(Extracted data entries)

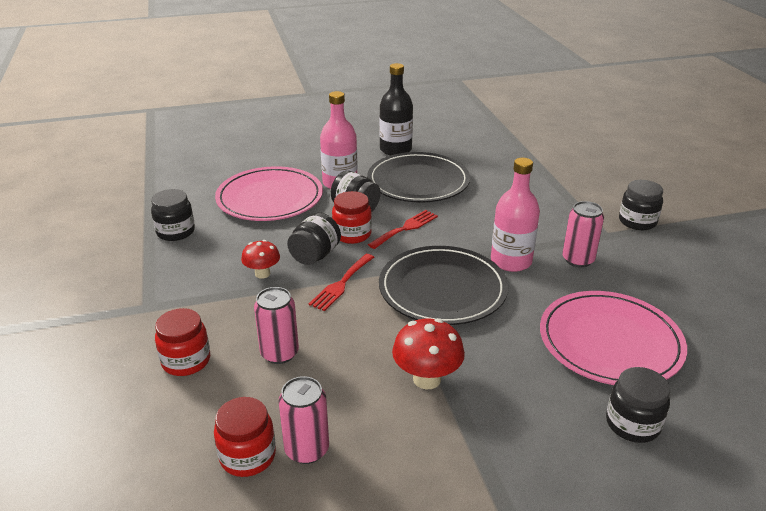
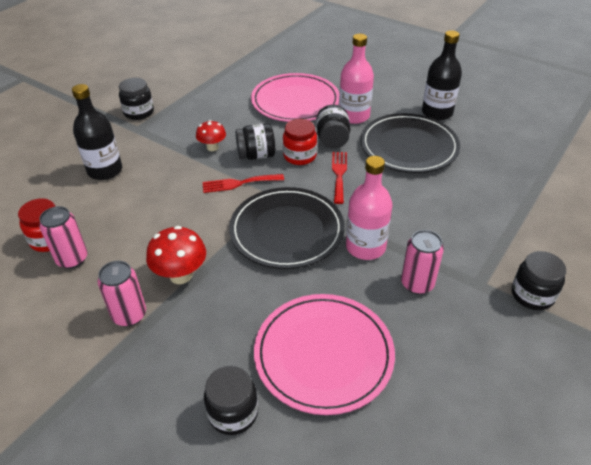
camera: 50 degrees right, 10 degrees up
(175, 232) = (215, 93): black jar -> black jar (139, 112)
(186, 361) = (105, 170): red jar -> black bottle
(279, 353) = (144, 199): pink can -> pink can (129, 315)
(405, 228) = (339, 174): red fork -> red fork turned 90 degrees counterclockwise

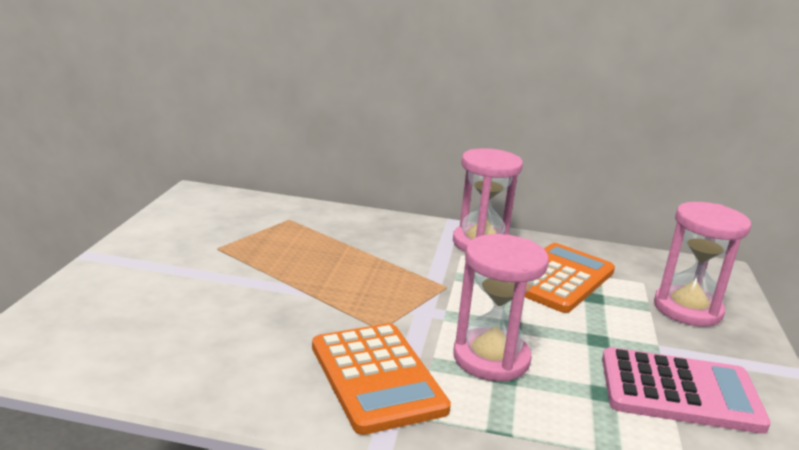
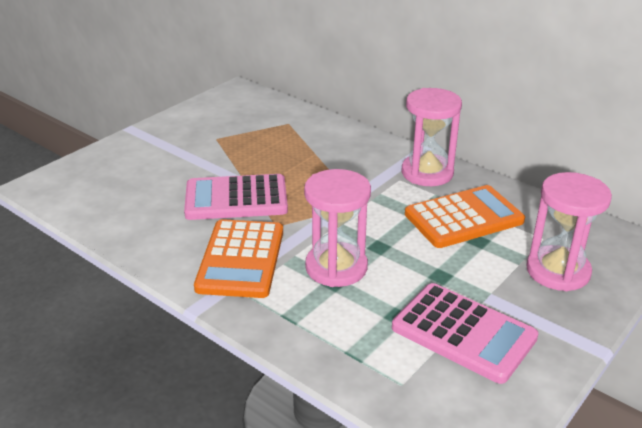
camera: 30 degrees right, 10 degrees up
(305, 309) = (236, 199): none -> pink calculator

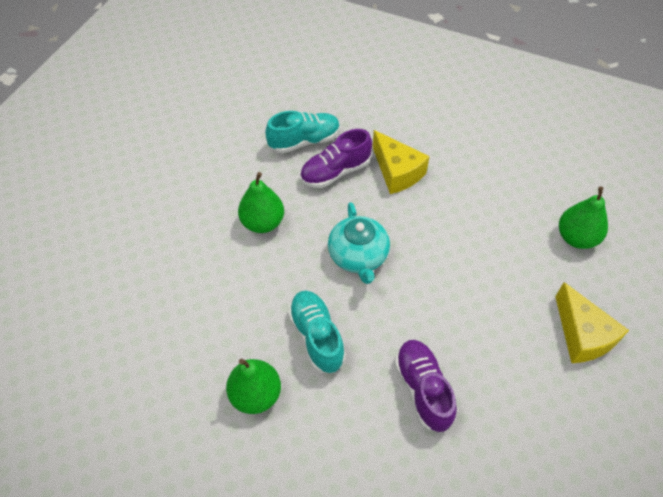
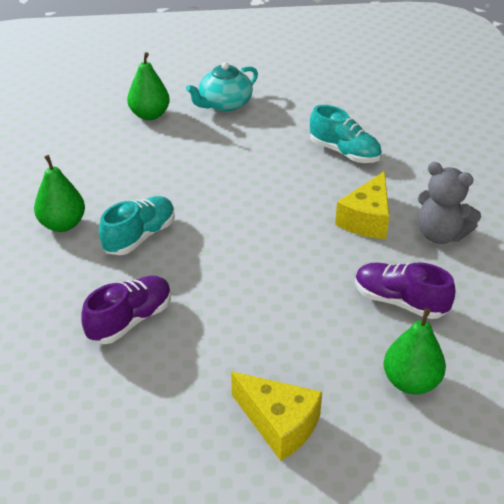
camera: 60 degrees right, 15 degrees down
(263, 223) = (231, 164): green pear -> green pear (149, 115)
(335, 172) = (327, 183): purple shoe -> purple shoe (400, 301)
(358, 256) = (244, 230): turquoise teapot -> turquoise teapot (224, 104)
(441, 140) = (440, 234): none -> grey teddy bear
(582, 335) = (279, 424): yellow cheese -> yellow cheese turned 90 degrees counterclockwise

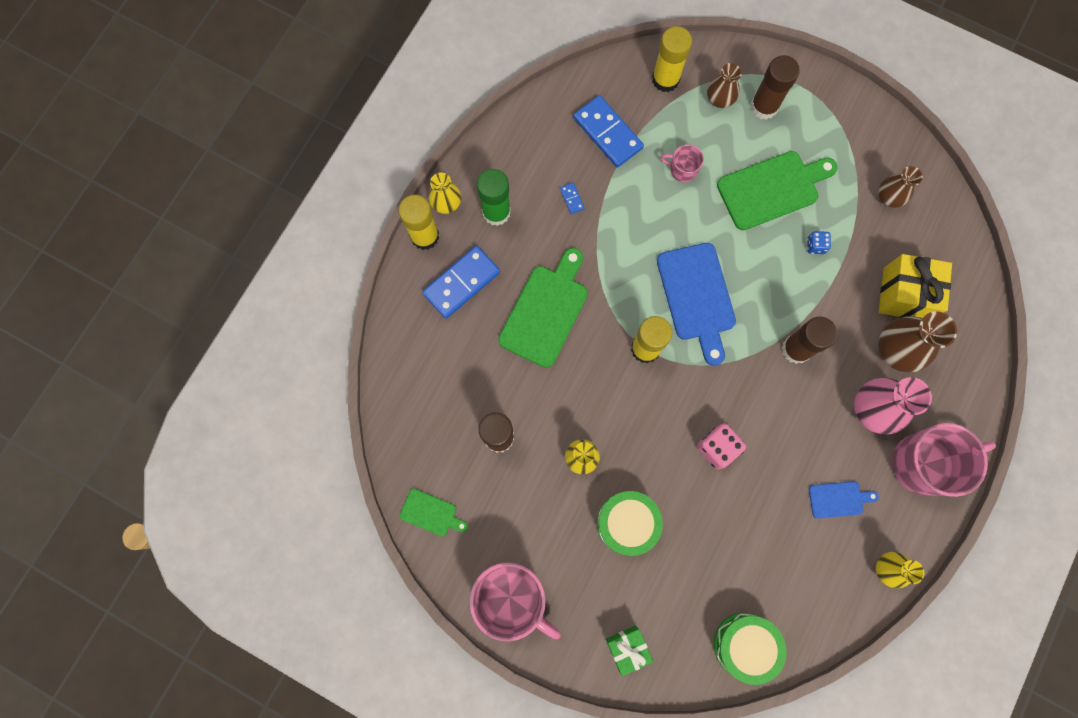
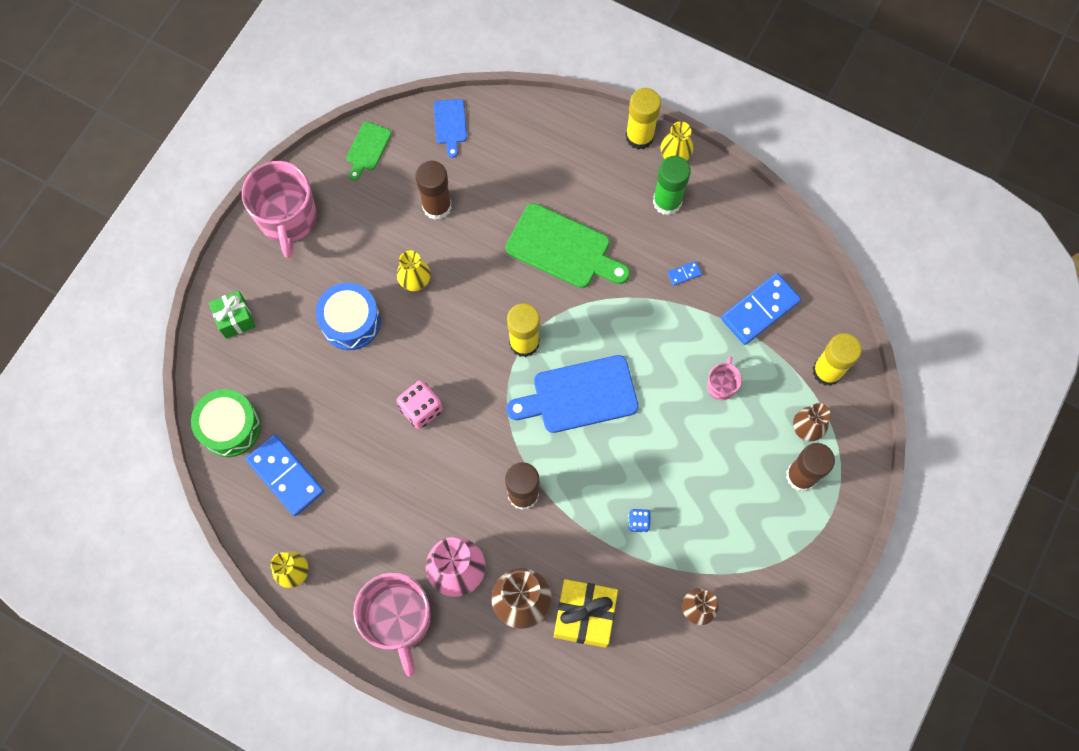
camera: 90 degrees right, 5 degrees down
(461, 283) = (591, 170): blue domino -> blue domino (286, 476)
(511, 597) = (287, 218): pink mug -> pink mug turned 45 degrees counterclockwise
(627, 523) = (350, 321): green drum -> blue drum
(772, 189) = (703, 479): green cutting board -> none
(838, 499) = (365, 527): blue cutting board -> blue cutting board (450, 124)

TASK.
A single number is the answer: how many lines in the records above contain the word "blue".

RESPONSE TO THE EXERCISE.
3